Required work. The output should consist solely of the line containing "C2: 15nF (5V, DGND) -> 100nF (5V, DGND)" and all lines after it through the final line of the entries below, reproduced exactly.

==== Records for processing

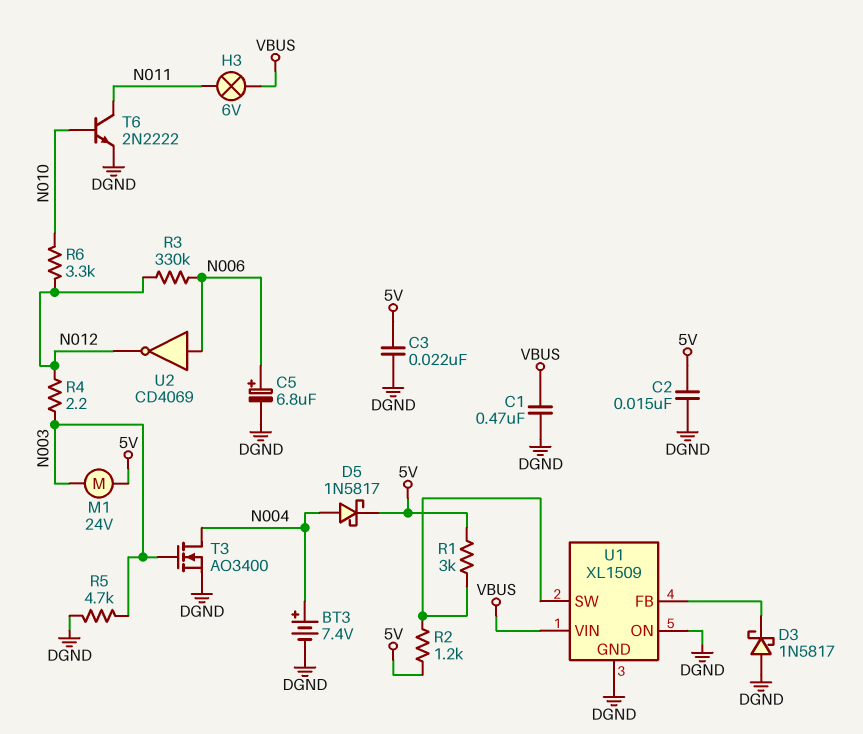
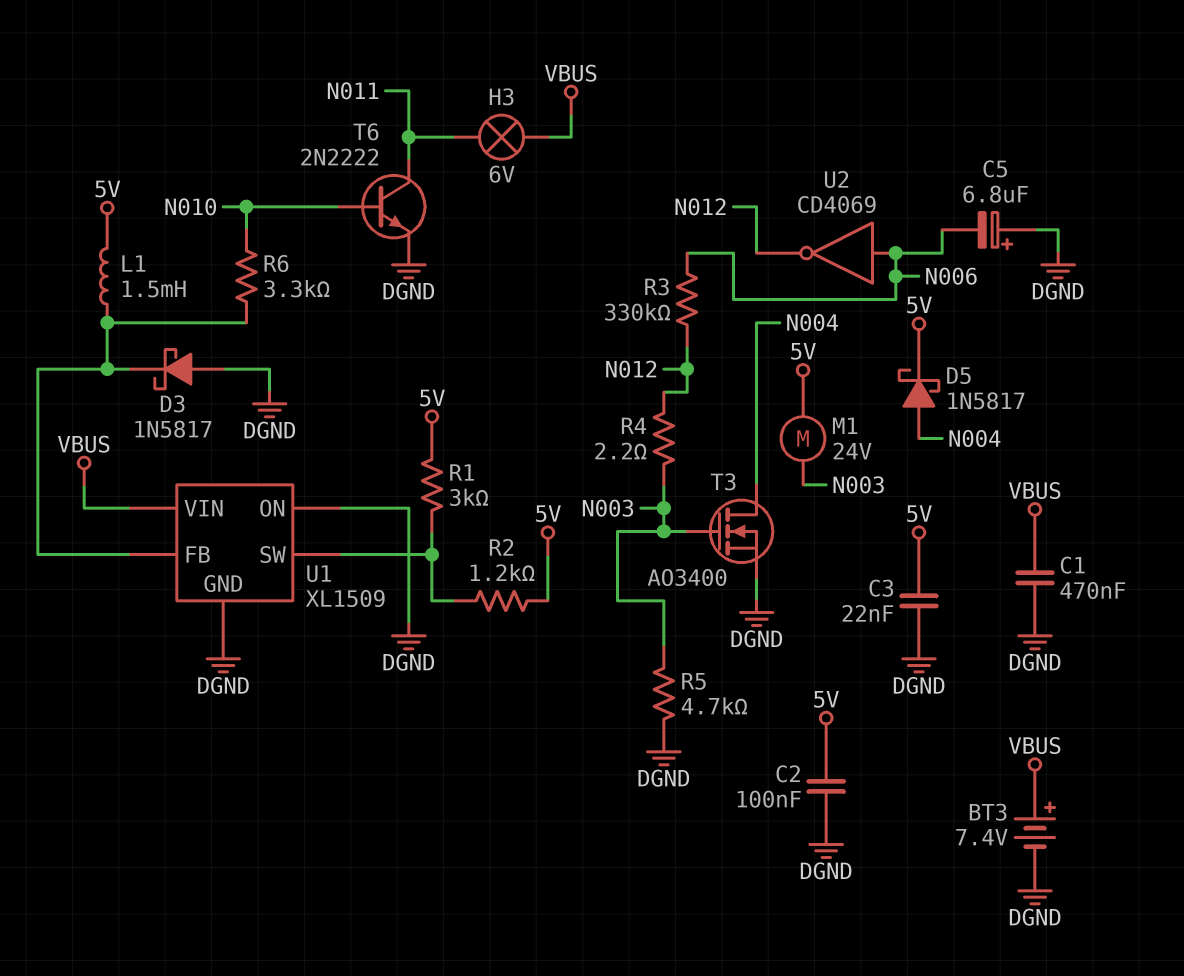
BT3: 7.4V (plus N004, minus DGND) -> 7.4V (plus VBUS, minus DGND)
C2: 15nF (5V, DGND) -> 100nF (5V, DGND)
C5: 6.8uF (plus N006, minus DGND) -> 6.8uF (plus DGND, minus N006)
L1: none -> 1.5mH (5V, U1/FB)
R6: 3.3k (N010, N012) -> 3.3k (N010, U1/FB)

========

Written response.
C2: 15nF (5V, DGND) -> 100nF (5V, DGND)
C5: 6.8uF (plus N006, minus DGND) -> 6.8uF (plus DGND, minus N006)
L1: none -> 1.5mH (5V, U1/FB)
R6: 3.3k (N010, N012) -> 3.3k (N010, U1/FB)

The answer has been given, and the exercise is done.